* [WHAT THE TASK ASKS]: Will you reproduce every one of the records below word for word, omitting the pictures?

[Records from a dataset]
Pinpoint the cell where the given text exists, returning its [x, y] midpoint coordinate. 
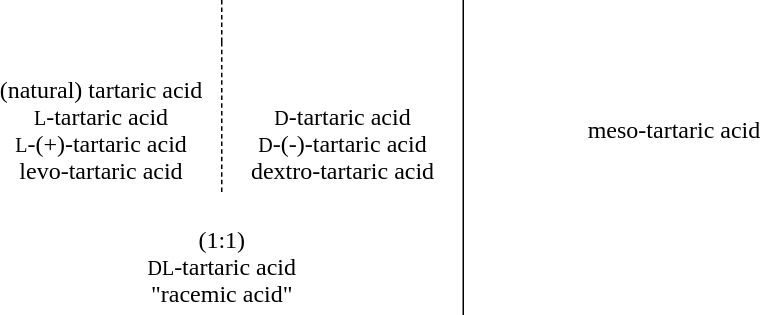
D-tartaric acidD-(-)-tartaric aciddextro-tartaric acid [343, 117]
Search for the cell housing the specified text and yield its [X, Y] center coordinate. 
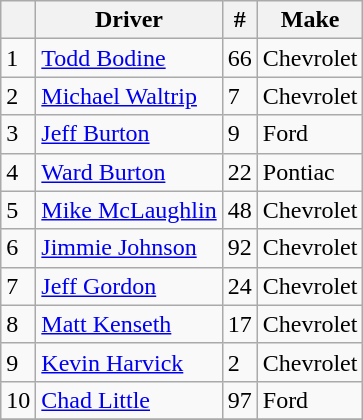
17 [240, 324]
5 [18, 210]
Chad Little [129, 400]
97 [240, 400]
Driver [129, 20]
# [240, 20]
6 [18, 248]
Jeff Gordon [129, 286]
Mike McLaughlin [129, 210]
Jeff Burton [129, 134]
Ward Burton [129, 172]
Kevin Harvick [129, 362]
8 [18, 324]
48 [240, 210]
Make [310, 20]
1 [18, 58]
24 [240, 286]
10 [18, 400]
Jimmie Johnson [129, 248]
Pontiac [310, 172]
4 [18, 172]
22 [240, 172]
3 [18, 134]
92 [240, 248]
Matt Kenseth [129, 324]
66 [240, 58]
Todd Bodine [129, 58]
Michael Waltrip [129, 96]
Detect which cell encompasses the target text, then output its (X, Y) center coordinate. 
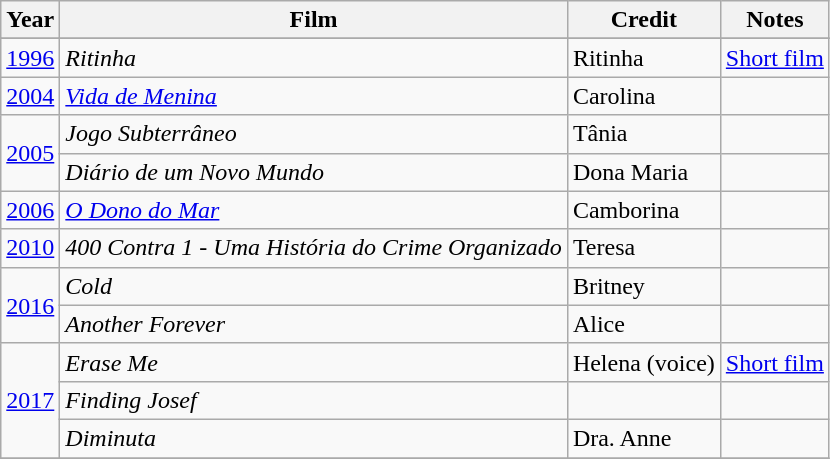
Cold (314, 286)
Credit (644, 20)
Britney (644, 286)
Diminuta (314, 438)
Finding Josef (314, 400)
O Dono do Mar (314, 210)
Helena (voice) (644, 362)
Diário de um Novo Mundo (314, 172)
Teresa (644, 248)
Camborina (644, 210)
Vida de Menina (314, 96)
400 Contra 1 - Uma História do Crime Organizado (314, 248)
Notes (774, 20)
2004 (30, 96)
Carolina (644, 96)
Film (314, 20)
Dona Maria (644, 172)
Another Forever (314, 324)
1996 (30, 58)
2006 (30, 210)
Erase Me (314, 362)
2016 (30, 305)
Year (30, 20)
Jogo Subterrâneo (314, 134)
Alice (644, 324)
Tânia (644, 134)
2005 (30, 153)
2010 (30, 248)
Dra. Anne (644, 438)
2017 (30, 400)
Return (x, y) of the center of cell containing provided text 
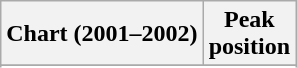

* [CORRECT RESPONSE]:
Pinpoint the cell where the given text exists, returning its [x, y] midpoint coordinate. 
D-tartaric acidD-(-)-tartaric aciddextro-tartaric acid [343, 117]
Search for the cell housing the specified text and yield its [X, Y] center coordinate. 
17 [240, 324]
5 [18, 210]
Chad Little [129, 400]
97 [240, 400]
Driver [129, 20]
# [240, 20]
6 [18, 248]
Jeff Gordon [129, 286]
Mike McLaughlin [129, 210]
Jeff Burton [129, 134]
Ward Burton [129, 172]
Kevin Harvick [129, 362]
8 [18, 324]
48 [240, 210]
Make [310, 20]
1 [18, 58]
24 [240, 286]
10 [18, 400]
Jimmie Johnson [129, 248]
Pontiac [310, 172]
4 [18, 172]
22 [240, 172]
3 [18, 134]
92 [240, 248]
Matt Kenseth [129, 324]
66 [240, 58]
Todd Bodine [129, 58]
Michael Waltrip [129, 96]
Detect which cell encompasses the target text, then output its (X, Y) center coordinate. 
Cold (314, 286)
Credit (644, 20)
Britney (644, 286)
Diminuta (314, 438)
Finding Josef (314, 400)
O Dono do Mar (314, 210)
Helena (voice) (644, 362)
Diário de um Novo Mundo (314, 172)
Teresa (644, 248)
Camborina (644, 210)
Vida de Menina (314, 96)
400 Contra 1 - Uma História do Crime Organizado (314, 248)
Notes (774, 20)
2004 (30, 96)
Carolina (644, 96)
Film (314, 20)
Dona Maria (644, 172)
Another Forever (314, 324)
1996 (30, 58)
2006 (30, 210)
Erase Me (314, 362)
2016 (30, 305)
Year (30, 20)
Jogo Subterrâneo (314, 134)
Alice (644, 324)
Tânia (644, 134)
2005 (30, 153)
2010 (30, 248)
Dra. Anne (644, 438)
2017 (30, 400)
Return (x, y) of the center of cell containing provided text 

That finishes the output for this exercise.